**Task requirements:**
Copy the lines from the one containing "The black cotton hoodie at center is" up to and including the one containing "I want to click", swapping "plate" for "dish" and keeping everything else the same. Leave the pictures out of your answer.

___ Listed entries

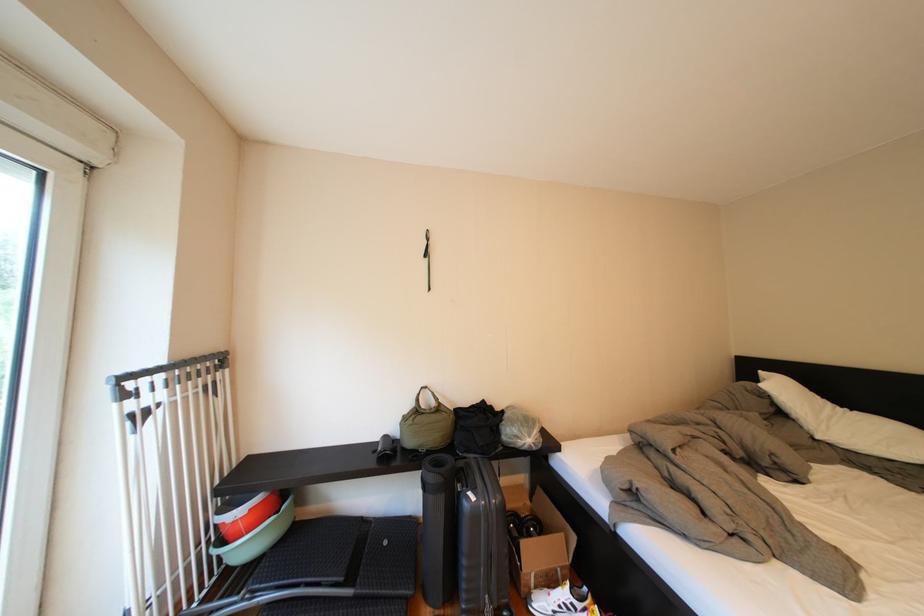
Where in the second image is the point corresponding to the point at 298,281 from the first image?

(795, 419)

______
___ Listed entries

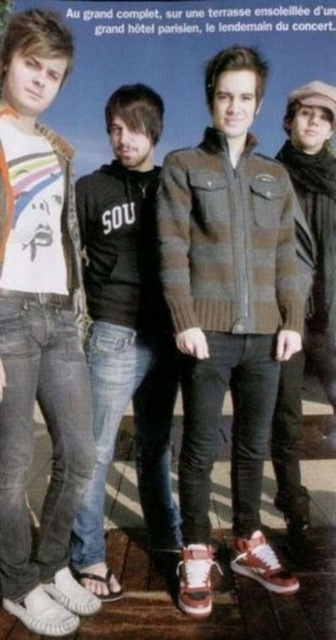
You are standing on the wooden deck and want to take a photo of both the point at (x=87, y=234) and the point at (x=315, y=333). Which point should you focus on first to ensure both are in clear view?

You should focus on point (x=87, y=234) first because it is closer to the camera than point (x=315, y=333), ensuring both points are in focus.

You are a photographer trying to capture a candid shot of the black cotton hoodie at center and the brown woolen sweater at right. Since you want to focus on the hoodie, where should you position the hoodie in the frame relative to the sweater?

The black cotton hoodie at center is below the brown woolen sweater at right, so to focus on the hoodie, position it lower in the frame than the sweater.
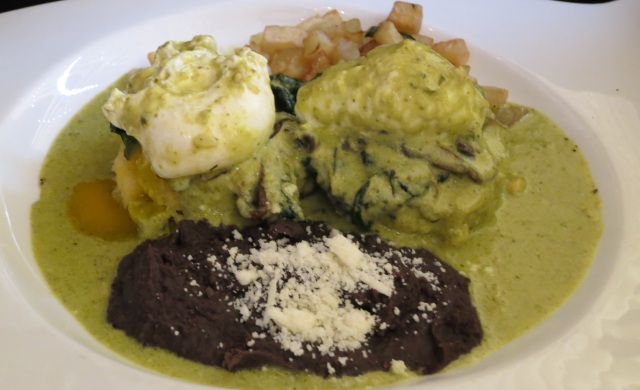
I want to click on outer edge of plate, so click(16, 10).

______

**Response for this exercise:**
The black cotton hoodie at center is below the brown woolen sweater at right, so to focus on the hoodie, position it lower in the frame than the sweater.
I want to click on outer edge of dish, so click(16, 10).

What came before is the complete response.